(RECORDS TO USE):
****************
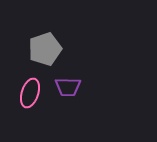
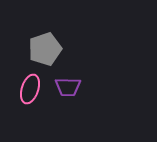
pink ellipse: moved 4 px up
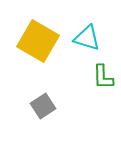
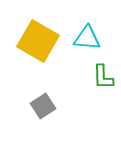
cyan triangle: rotated 12 degrees counterclockwise
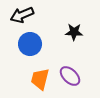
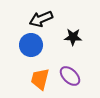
black arrow: moved 19 px right, 4 px down
black star: moved 1 px left, 5 px down
blue circle: moved 1 px right, 1 px down
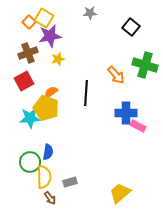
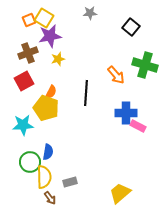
orange square: moved 2 px up; rotated 24 degrees clockwise
orange semicircle: rotated 152 degrees clockwise
cyan star: moved 7 px left, 7 px down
****************
(TASK): What is the exact wording of the lines from the one bearing "blue circle: moved 1 px right, 1 px down" through the final line of the records above? Write it out without the pictures.

(RESPONSE BELOW):
blue circle: moved 1 px right, 1 px down
orange square: moved 2 px up; rotated 24 degrees clockwise
orange semicircle: rotated 152 degrees clockwise
cyan star: moved 7 px left, 7 px down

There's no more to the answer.